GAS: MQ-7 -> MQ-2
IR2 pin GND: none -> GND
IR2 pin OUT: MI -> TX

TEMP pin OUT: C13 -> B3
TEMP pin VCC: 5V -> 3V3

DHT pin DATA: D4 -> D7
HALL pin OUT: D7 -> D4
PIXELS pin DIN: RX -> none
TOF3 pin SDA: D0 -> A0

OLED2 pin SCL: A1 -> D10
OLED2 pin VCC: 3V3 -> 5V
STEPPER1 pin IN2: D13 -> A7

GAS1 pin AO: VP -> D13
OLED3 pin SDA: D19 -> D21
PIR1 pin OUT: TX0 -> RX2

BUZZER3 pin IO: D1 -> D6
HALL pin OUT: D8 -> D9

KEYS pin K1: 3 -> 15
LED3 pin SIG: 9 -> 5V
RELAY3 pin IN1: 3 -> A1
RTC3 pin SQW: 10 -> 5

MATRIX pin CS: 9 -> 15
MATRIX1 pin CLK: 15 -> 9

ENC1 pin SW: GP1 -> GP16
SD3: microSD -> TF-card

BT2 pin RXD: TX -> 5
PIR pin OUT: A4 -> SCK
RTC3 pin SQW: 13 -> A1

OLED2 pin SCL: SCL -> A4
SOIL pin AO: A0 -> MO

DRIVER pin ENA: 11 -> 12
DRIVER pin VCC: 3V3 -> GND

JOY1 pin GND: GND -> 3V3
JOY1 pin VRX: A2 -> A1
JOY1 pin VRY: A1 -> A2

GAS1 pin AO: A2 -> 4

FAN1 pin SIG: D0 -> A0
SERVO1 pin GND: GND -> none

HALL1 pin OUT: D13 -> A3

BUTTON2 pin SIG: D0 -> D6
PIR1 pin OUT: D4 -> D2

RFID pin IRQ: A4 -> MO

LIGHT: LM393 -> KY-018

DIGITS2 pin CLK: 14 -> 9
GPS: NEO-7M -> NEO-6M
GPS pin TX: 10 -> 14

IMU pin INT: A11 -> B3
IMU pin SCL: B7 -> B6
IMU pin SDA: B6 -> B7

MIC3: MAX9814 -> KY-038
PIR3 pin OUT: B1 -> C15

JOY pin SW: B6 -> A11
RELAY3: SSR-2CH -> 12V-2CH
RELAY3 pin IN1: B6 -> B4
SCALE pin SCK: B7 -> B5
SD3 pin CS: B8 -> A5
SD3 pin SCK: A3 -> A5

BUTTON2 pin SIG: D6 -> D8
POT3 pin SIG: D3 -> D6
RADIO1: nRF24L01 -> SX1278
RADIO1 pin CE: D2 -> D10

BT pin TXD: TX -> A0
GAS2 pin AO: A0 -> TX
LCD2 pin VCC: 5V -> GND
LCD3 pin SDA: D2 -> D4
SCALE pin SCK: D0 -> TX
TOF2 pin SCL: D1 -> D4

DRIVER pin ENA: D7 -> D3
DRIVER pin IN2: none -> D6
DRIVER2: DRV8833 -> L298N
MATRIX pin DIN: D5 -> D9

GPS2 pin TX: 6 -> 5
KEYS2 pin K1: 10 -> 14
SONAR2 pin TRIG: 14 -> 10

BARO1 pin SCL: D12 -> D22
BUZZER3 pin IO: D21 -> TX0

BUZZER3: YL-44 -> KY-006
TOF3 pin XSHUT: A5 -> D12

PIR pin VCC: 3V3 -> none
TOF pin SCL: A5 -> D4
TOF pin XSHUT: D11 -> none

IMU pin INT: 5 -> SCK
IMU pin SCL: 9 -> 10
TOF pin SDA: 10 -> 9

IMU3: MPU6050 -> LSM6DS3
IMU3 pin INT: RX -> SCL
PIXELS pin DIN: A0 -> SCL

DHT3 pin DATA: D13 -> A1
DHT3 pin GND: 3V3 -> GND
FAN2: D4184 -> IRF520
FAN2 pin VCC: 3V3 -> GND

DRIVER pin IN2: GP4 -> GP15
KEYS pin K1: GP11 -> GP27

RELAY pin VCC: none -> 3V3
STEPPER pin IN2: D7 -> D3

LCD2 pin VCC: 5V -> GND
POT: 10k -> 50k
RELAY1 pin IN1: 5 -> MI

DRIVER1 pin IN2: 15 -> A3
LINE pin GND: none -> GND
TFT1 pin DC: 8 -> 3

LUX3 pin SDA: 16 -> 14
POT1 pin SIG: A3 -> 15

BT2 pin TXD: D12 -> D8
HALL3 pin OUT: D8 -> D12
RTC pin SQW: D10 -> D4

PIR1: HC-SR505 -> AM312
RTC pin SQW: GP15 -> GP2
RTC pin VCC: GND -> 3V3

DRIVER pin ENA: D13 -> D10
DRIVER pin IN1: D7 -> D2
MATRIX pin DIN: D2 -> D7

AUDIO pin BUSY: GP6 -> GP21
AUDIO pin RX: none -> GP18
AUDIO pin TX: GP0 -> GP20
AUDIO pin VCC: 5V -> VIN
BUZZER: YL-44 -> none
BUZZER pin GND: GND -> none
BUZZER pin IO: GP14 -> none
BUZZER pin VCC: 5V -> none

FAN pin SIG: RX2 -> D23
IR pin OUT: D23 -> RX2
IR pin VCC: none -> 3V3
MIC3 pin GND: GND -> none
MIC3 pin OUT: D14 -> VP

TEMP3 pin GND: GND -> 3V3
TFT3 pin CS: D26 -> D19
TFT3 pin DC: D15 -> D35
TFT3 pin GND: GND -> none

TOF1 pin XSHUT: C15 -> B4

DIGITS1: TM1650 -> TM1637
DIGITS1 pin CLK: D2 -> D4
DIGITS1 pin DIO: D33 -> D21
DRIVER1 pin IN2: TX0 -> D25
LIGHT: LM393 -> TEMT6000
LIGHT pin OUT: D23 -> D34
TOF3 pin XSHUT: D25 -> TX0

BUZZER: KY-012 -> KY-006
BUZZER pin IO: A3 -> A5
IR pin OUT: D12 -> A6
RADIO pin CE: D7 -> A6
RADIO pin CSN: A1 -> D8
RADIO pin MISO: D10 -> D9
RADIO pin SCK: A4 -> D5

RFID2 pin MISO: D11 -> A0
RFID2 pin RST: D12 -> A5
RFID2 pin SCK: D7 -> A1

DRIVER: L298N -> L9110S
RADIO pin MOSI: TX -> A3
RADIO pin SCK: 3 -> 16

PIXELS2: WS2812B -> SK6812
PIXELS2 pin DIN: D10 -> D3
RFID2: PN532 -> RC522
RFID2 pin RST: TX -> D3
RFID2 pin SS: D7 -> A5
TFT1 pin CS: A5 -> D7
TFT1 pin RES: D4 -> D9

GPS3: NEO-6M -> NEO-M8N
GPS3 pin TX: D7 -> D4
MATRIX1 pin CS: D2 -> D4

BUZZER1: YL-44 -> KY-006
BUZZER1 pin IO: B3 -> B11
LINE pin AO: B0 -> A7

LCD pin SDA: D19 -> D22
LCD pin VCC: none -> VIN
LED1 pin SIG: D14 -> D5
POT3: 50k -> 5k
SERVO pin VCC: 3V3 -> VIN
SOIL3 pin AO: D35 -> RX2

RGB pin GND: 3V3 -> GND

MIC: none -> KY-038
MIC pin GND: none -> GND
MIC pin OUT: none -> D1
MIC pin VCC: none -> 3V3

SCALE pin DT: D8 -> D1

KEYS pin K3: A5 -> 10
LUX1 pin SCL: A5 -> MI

*INSTRUCTIONS FOR THE TASK*
Reproduce the entries exactly as they appear.

*RESPONSE FOR THIS EXERCISE*
GAS: MQ-7 -> MQ-2
IR2 pin GND: none -> GND
IR2 pin OUT: MI -> TX

TEMP pin OUT: C13 -> B3
TEMP pin VCC: 5V -> 3V3

DHT pin DATA: D4 -> D7
HALL pin OUT: D7 -> D4
PIXELS pin DIN: RX -> none
TOF3 pin SDA: D0 -> A0

OLED2 pin SCL: A1 -> D10
OLED2 pin VCC: 3V3 -> 5V
STEPPER1 pin IN2: D13 -> A7

GAS1 pin AO: VP -> D13
OLED3 pin SDA: D19 -> D21
PIR1 pin OUT: TX0 -> RX2

BUZZER3 pin IO: D1 -> D6
HALL pin OUT: D8 -> D9

KEYS pin K1: 3 -> 15
LED3 pin SIG: 9 -> 5V
RELAY3 pin IN1: 3 -> A1
RTC3 pin SQW: 10 -> 5

MATRIX pin CS: 9 -> 15
MATRIX1 pin CLK: 15 -> 9

ENC1 pin SW: GP1 -> GP16
SD3: microSD -> TF-card

BT2 pin RXD: TX -> 5
PIR pin OUT: A4 -> SCK
RTC3 pin SQW: 13 -> A1

OLED2 pin SCL: SCL -> A4
SOIL pin AO: A0 -> MO

DRIVER pin ENA: 11 -> 12
DRIVER pin VCC: 3V3 -> GND

JOY1 pin GND: GND -> 3V3
JOY1 pin VRX: A2 -> A1
JOY1 pin VRY: A1 -> A2

GAS1 pin AO: A2 -> 4

FAN1 pin SIG: D0 -> A0
SERVO1 pin GND: GND -> none

HALL1 pin OUT: D13 -> A3

BUTTON2 pin SIG: D0 -> D6
PIR1 pin OUT: D4 -> D2

RFID pin IRQ: A4 -> MO

LIGHT: LM393 -> KY-018

DIGITS2 pin CLK: 14 -> 9
GPS: NEO-7M -> NEO-6M
GPS pin TX: 10 -> 14

IMU pin INT: A11 -> B3
IMU pin SCL: B7 -> B6
IMU pin SDA: B6 -> B7

MIC3: MAX9814 -> KY-038
PIR3 pin OUT: B1 -> C15

JOY pin SW: B6 -> A11
RELAY3: SSR-2CH -> 12V-2CH
RELAY3 pin IN1: B6 -> B4
SCALE pin SCK: B7 -> B5
SD3 pin CS: B8 -> A5
SD3 pin SCK: A3 -> A5

BUTTON2 pin SIG: D6 -> D8
POT3 pin SIG: D3 -> D6
RADIO1: nRF24L01 -> SX1278
RADIO1 pin CE: D2 -> D10

BT pin TXD: TX -> A0
GAS2 pin AO: A0 -> TX
LCD2 pin VCC: 5V -> GND
LCD3 pin SDA: D2 -> D4
SCALE pin SCK: D0 -> TX
TOF2 pin SCL: D1 -> D4

DRIVER pin ENA: D7 -> D3
DRIVER pin IN2: none -> D6
DRIVER2: DRV8833 -> L298N
MATRIX pin DIN: D5 -> D9

GPS2 pin TX: 6 -> 5
KEYS2 pin K1: 10 -> 14
SONAR2 pin TRIG: 14 -> 10

BARO1 pin SCL: D12 -> D22
BUZZER3 pin IO: D21 -> TX0

BUZZER3: YL-44 -> KY-006
TOF3 pin XSHUT: A5 -> D12

PIR pin VCC: 3V3 -> none
TOF pin SCL: A5 -> D4
TOF pin XSHUT: D11 -> none

IMU pin INT: 5 -> SCK
IMU pin SCL: 9 -> 10
TOF pin SDA: 10 -> 9

IMU3: MPU6050 -> LSM6DS3
IMU3 pin INT: RX -> SCL
PIXELS pin DIN: A0 -> SCL

DHT3 pin DATA: D13 -> A1
DHT3 pin GND: 3V3 -> GND
FAN2: D4184 -> IRF520
FAN2 pin VCC: 3V3 -> GND

DRIVER pin IN2: GP4 -> GP15
KEYS pin K1: GP11 -> GP27

RELAY pin VCC: none -> 3V3
STEPPER pin IN2: D7 -> D3

LCD2 pin VCC: 5V -> GND
POT: 10k -> 50k
RELAY1 pin IN1: 5 -> MI

DRIVER1 pin IN2: 15 -> A3
LINE pin GND: none -> GND
TFT1 pin DC: 8 -> 3

LUX3 pin SDA: 16 -> 14
POT1 pin SIG: A3 -> 15

BT2 pin TXD: D12 -> D8
HALL3 pin OUT: D8 -> D12
RTC pin SQW: D10 -> D4

PIR1: HC-SR505 -> AM312
RTC pin SQW: GP15 -> GP2
RTC pin VCC: GND -> 3V3

DRIVER pin ENA: D13 -> D10
DRIVER pin IN1: D7 -> D2
MATRIX pin DIN: D2 -> D7

AUDIO pin BUSY: GP6 -> GP21
AUDIO pin RX: none -> GP18
AUDIO pin TX: GP0 -> GP20
AUDIO pin VCC: 5V -> VIN
BUZZER: YL-44 -> none
BUZZER pin GND: GND -> none
BUZZER pin IO: GP14 -> none
BUZZER pin VCC: 5V -> none

FAN pin SIG: RX2 -> D23
IR pin OUT: D23 -> RX2
IR pin VCC: none -> 3V3
MIC3 pin GND: GND -> none
MIC3 pin OUT: D14 -> VP

TEMP3 pin GND: GND -> 3V3
TFT3 pin CS: D26 -> D19
TFT3 pin DC: D15 -> D35
TFT3 pin GND: GND -> none

TOF1 pin XSHUT: C15 -> B4

DIGITS1: TM1650 -> TM1637
DIGITS1 pin CLK: D2 -> D4
DIGITS1 pin DIO: D33 -> D21
DRIVER1 pin IN2: TX0 -> D25
LIGHT: LM393 -> TEMT6000
LIGHT pin OUT: D23 -> D34
TOF3 pin XSHUT: D25 -> TX0

BUZZER: KY-012 -> KY-006
BUZZER pin IO: A3 -> A5
IR pin OUT: D12 -> A6
RADIO pin CE: D7 -> A6
RADIO pin CSN: A1 -> D8
RADIO pin MISO: D10 -> D9
RADIO pin SCK: A4 -> D5

RFID2 pin MISO: D11 -> A0
RFID2 pin RST: D12 -> A5
RFID2 pin SCK: D7 -> A1

DRIVER: L298N -> L9110S
RADIO pin MOSI: TX -> A3
RADIO pin SCK: 3 -> 16

PIXELS2: WS2812B -> SK6812
PIXELS2 pin DIN: D10 -> D3
RFID2: PN532 -> RC522
RFID2 pin RST: TX -> D3
RFID2 pin SS: D7 -> A5
TFT1 pin CS: A5 -> D7
TFT1 pin RES: D4 -> D9

GPS3: NEO-6M -> NEO-M8N
GPS3 pin TX: D7 -> D4
MATRIX1 pin CS: D2 -> D4

BUZZER1: YL-44 -> KY-006
BUZZER1 pin IO: B3 -> B11
LINE pin AO: B0 -> A7

LCD pin SDA: D19 -> D22
LCD pin VCC: none -> VIN
LED1 pin SIG: D14 -> D5
POT3: 50k -> 5k
SERVO pin VCC: 3V3 -> VIN
SOIL3 pin AO: D35 -> RX2

RGB pin GND: 3V3 -> GND

MIC: none -> KY-038
MIC pin GND: none -> GND
MIC pin OUT: none -> D1
MIC pin VCC: none -> 3V3

SCALE pin DT: D8 -> D1

KEYS pin K3: A5 -> 10
LUX1 pin SCL: A5 -> MI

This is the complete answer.